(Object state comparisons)
+ + +

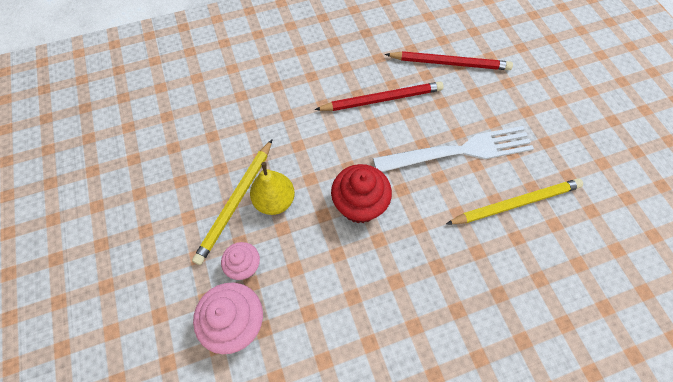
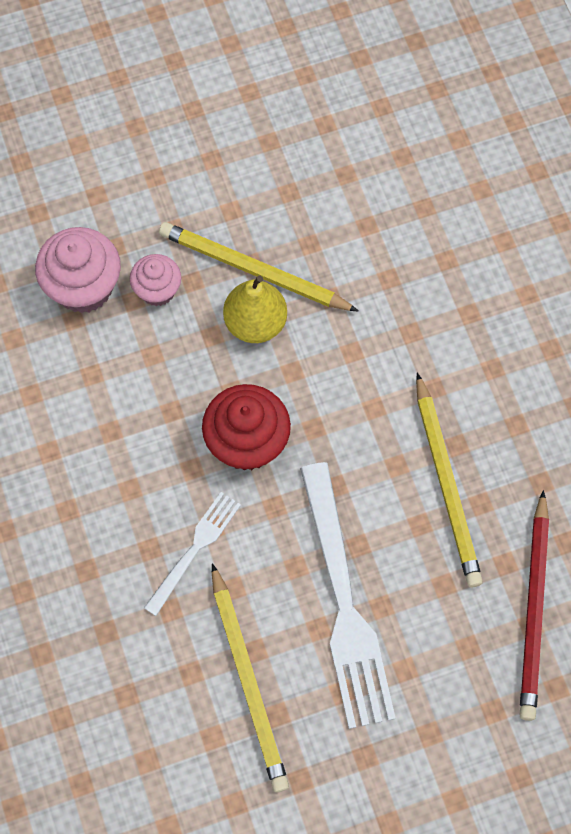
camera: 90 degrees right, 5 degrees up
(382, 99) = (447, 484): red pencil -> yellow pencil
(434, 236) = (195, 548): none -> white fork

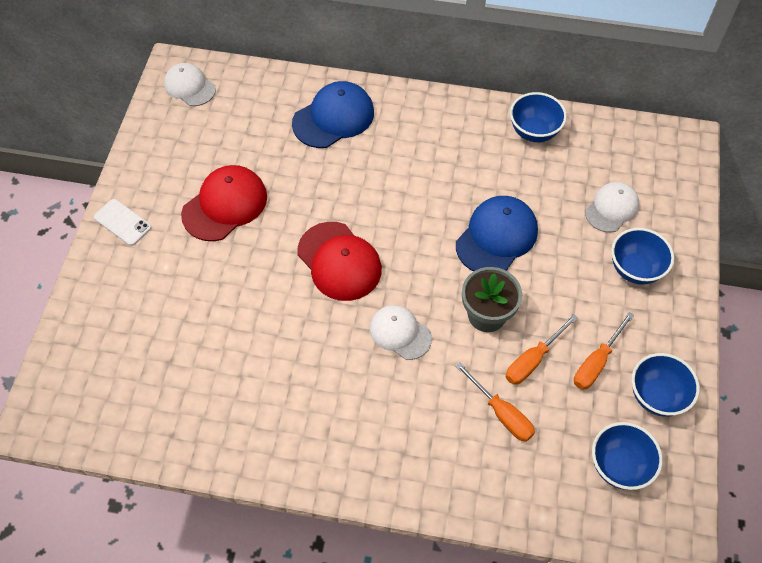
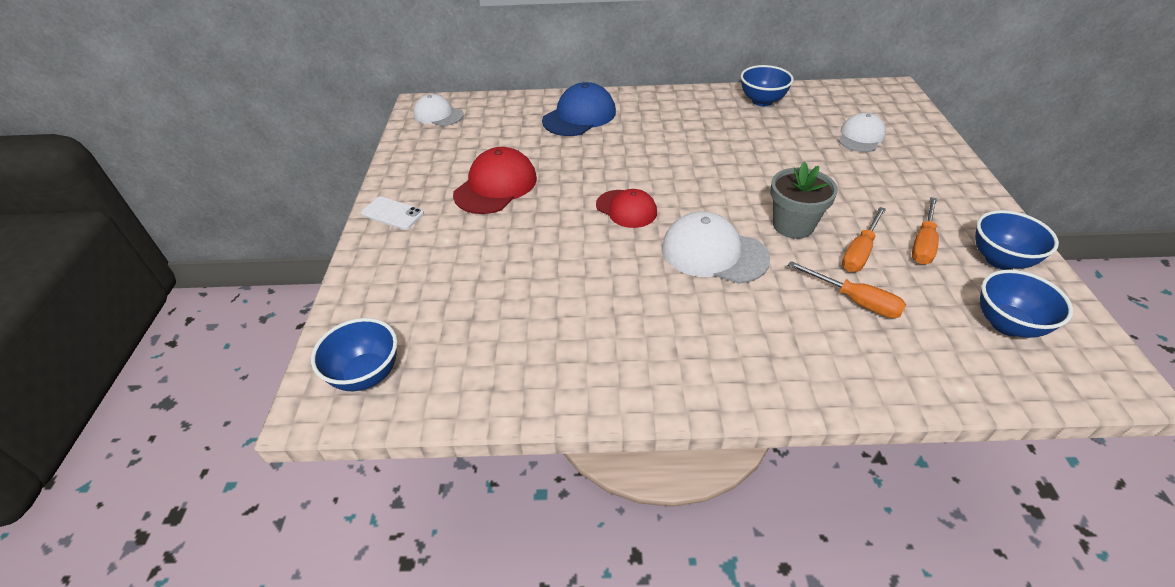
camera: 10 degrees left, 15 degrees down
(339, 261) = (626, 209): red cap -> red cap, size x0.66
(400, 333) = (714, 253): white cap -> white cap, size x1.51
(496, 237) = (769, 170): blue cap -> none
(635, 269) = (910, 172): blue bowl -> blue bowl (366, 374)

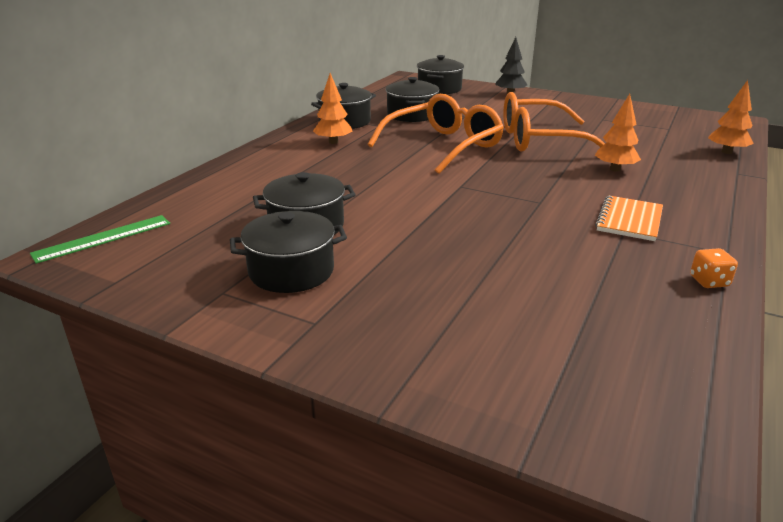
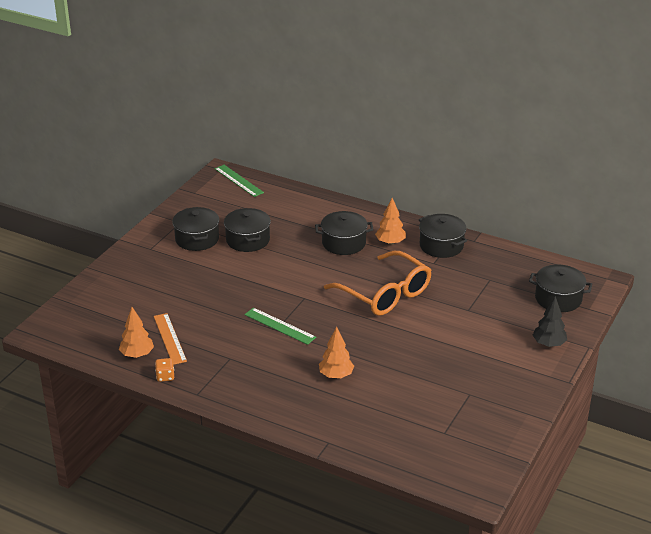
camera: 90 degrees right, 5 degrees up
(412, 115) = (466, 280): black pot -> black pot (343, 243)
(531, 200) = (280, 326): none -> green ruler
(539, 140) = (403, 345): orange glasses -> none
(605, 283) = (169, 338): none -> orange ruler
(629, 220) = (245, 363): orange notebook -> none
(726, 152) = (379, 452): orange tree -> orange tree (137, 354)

+ + +

EXERCISE OBJECTIVE →
Only the number should be given: how many lines in the data contain the string "blue".

RESPONSE →
2